=== Begin Enclosure ===

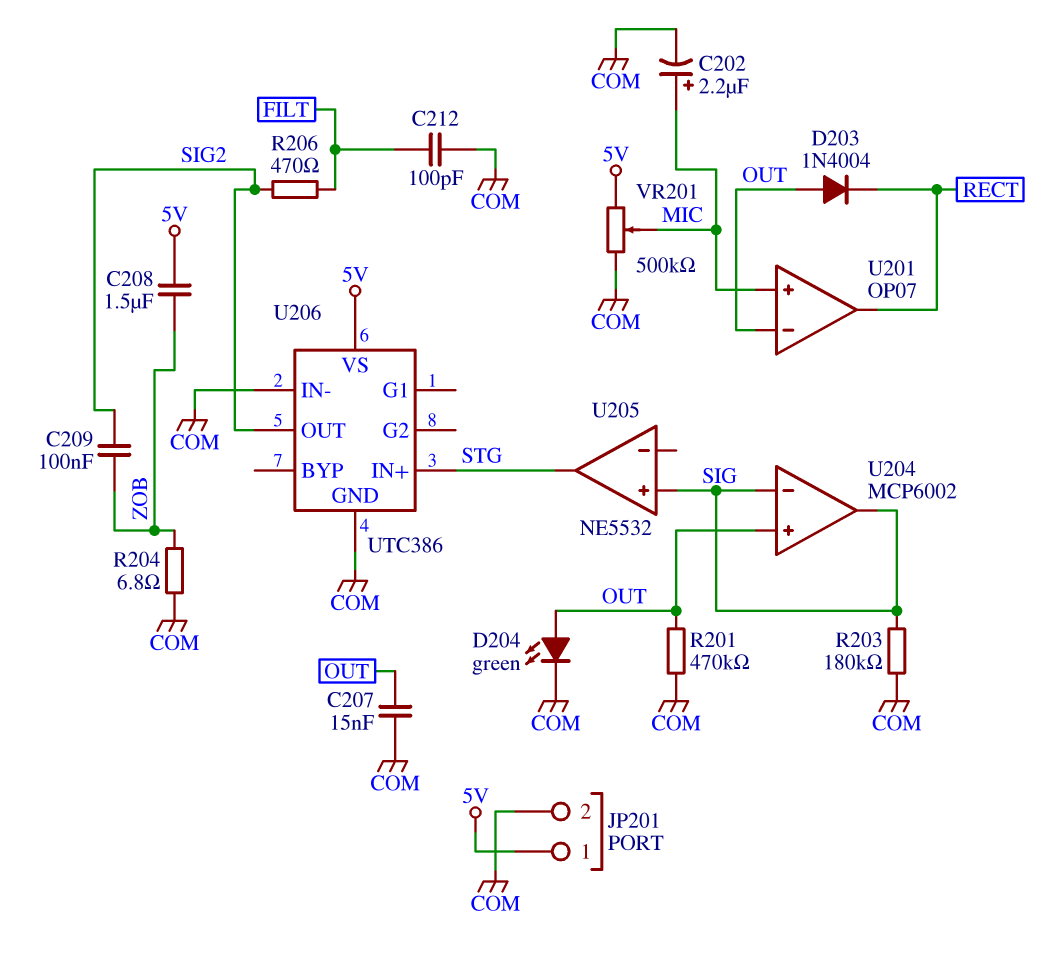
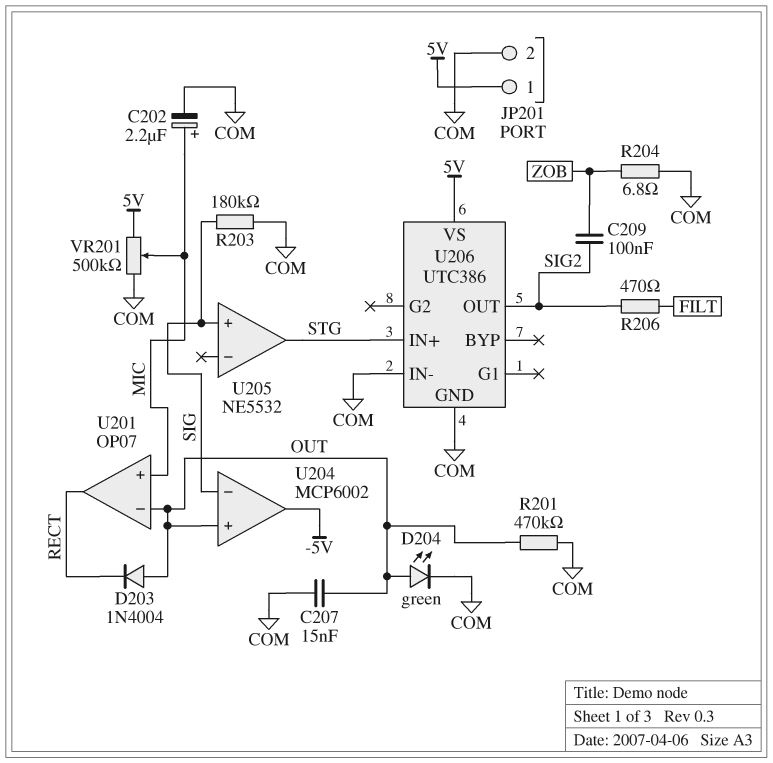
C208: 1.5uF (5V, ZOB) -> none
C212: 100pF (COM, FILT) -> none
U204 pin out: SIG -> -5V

=== End Enclosure ===
=== Begin Enclosure ===

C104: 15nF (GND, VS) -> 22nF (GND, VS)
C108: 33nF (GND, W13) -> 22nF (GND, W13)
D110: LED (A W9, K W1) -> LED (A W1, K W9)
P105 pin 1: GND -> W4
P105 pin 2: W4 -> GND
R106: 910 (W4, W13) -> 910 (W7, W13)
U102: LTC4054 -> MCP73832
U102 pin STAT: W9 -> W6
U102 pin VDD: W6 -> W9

=== End Enclosure ===
=== Begin Enclosure ===

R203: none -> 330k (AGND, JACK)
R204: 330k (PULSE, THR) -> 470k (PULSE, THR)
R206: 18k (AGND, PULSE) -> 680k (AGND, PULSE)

=== End Enclosure ===

Collect every line from the records above that contains the word "AGND".

> _TASK ANSWER_
R203: none -> 330k (AGND, JACK)
R206: 18k (AGND, PULSE) -> 680k (AGND, PULSE)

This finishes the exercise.